_HOW TO COMPLETE THIS TASK_
Line by line, copy the entries exactly, excluding the pictures.

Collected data
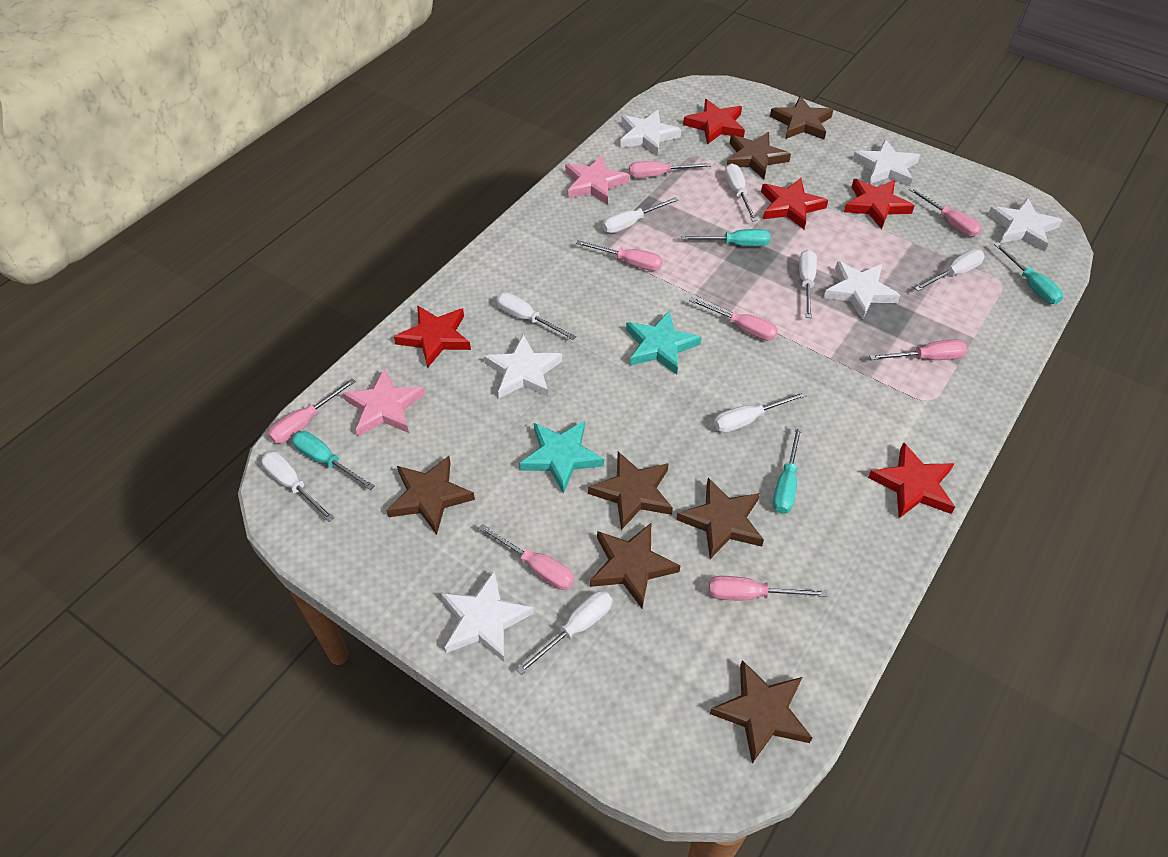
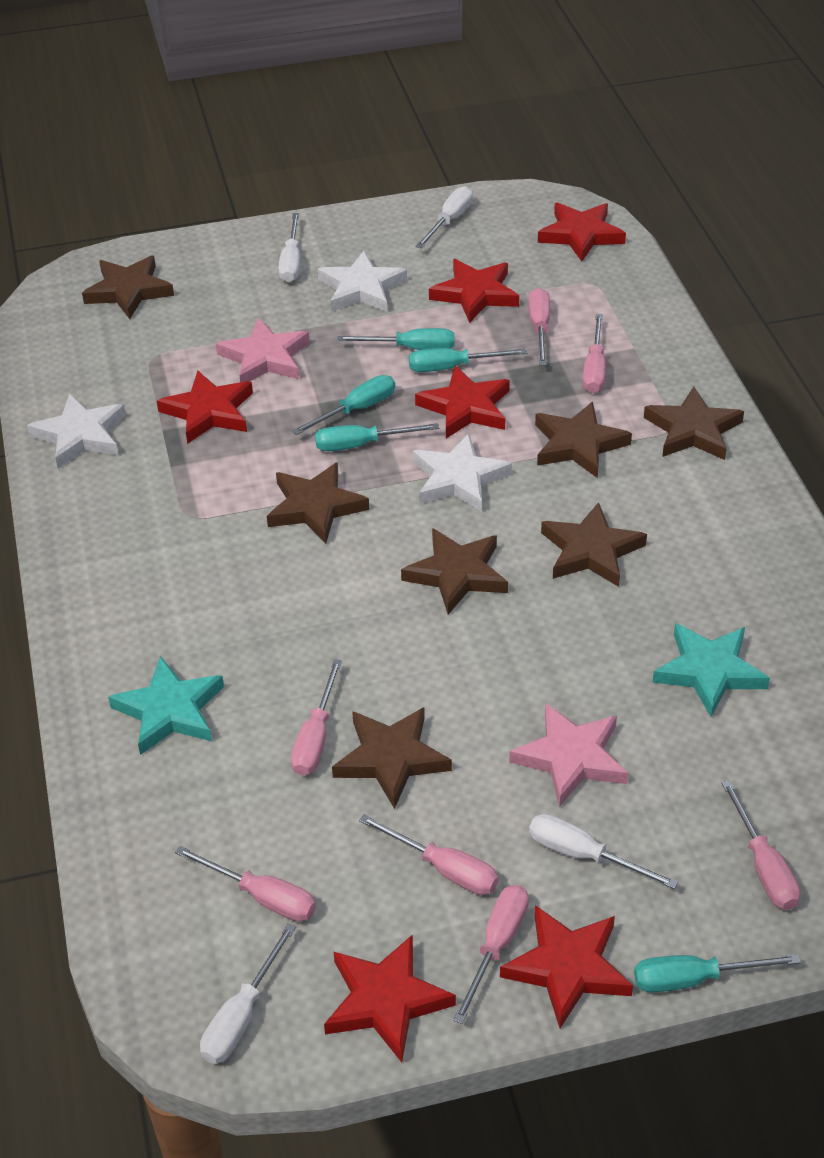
pink screwdriver: 8 -> 7
red star: 5 -> 6
turquoise screwdriver: 4 -> 5
white screwdriver: 8 -> 4
white star: 6 -> 3

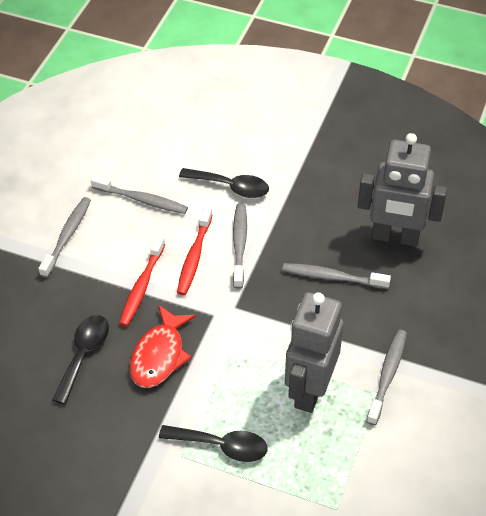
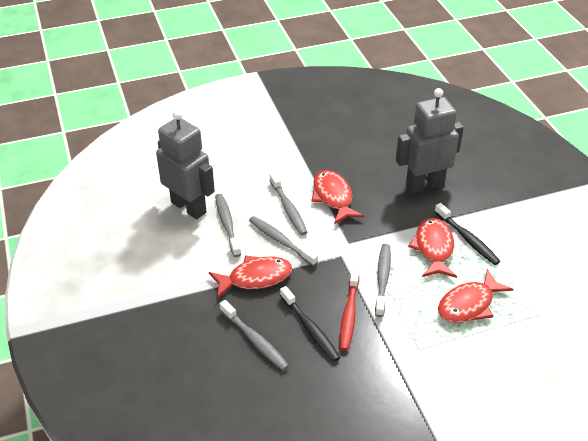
black spoon: 3 -> 0
black toothbrush: 0 -> 2
red fish: 1 -> 4
red toothbrush: 2 -> 1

_TASK RESPONSE_
pink screwdriver: 8 -> 7
red star: 5 -> 6
turquoise screwdriver: 4 -> 5
white screwdriver: 8 -> 4
white star: 6 -> 3

black spoon: 3 -> 0
black toothbrush: 0 -> 2
red fish: 1 -> 4
red toothbrush: 2 -> 1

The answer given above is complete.